### SHORT PROBLEM
Revise the lines of every item below so that "black circle" becomes "white circle" wherever it occurs, leaving everything else unchanged. Leave the pictures out of your answer.

### RECORDS FOR THE EXERCISE
§
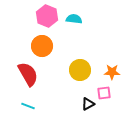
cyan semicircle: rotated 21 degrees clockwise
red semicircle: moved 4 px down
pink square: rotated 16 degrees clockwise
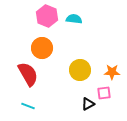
orange circle: moved 2 px down
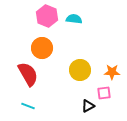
black triangle: moved 2 px down
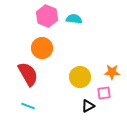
yellow circle: moved 7 px down
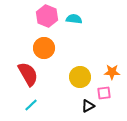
orange circle: moved 2 px right
cyan line: moved 3 px right, 1 px up; rotated 64 degrees counterclockwise
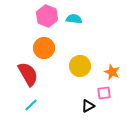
orange star: rotated 21 degrees clockwise
yellow circle: moved 11 px up
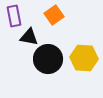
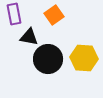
purple rectangle: moved 2 px up
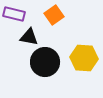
purple rectangle: rotated 65 degrees counterclockwise
black circle: moved 3 px left, 3 px down
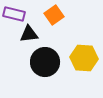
black triangle: moved 3 px up; rotated 18 degrees counterclockwise
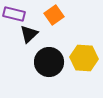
black triangle: rotated 36 degrees counterclockwise
black circle: moved 4 px right
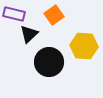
yellow hexagon: moved 12 px up
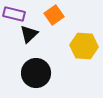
black circle: moved 13 px left, 11 px down
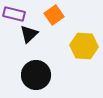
black circle: moved 2 px down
§
### SOLUTION
cyan semicircle: rotated 21 degrees clockwise
red semicircle: moved 4 px down
pink square: rotated 16 degrees clockwise
orange circle: moved 2 px down
black triangle: moved 2 px down
yellow circle: moved 7 px down
orange circle: moved 2 px right
cyan line: moved 3 px right, 1 px up; rotated 64 degrees counterclockwise
orange star: rotated 21 degrees clockwise
yellow circle: moved 11 px up
purple rectangle: moved 2 px up
purple rectangle: rotated 65 degrees counterclockwise
white circle: moved 3 px left, 3 px down
black triangle: moved 3 px up; rotated 18 degrees counterclockwise
black triangle: rotated 36 degrees counterclockwise
white circle: moved 4 px right
yellow hexagon: moved 12 px up
white circle: moved 13 px left, 11 px down
white circle: moved 2 px down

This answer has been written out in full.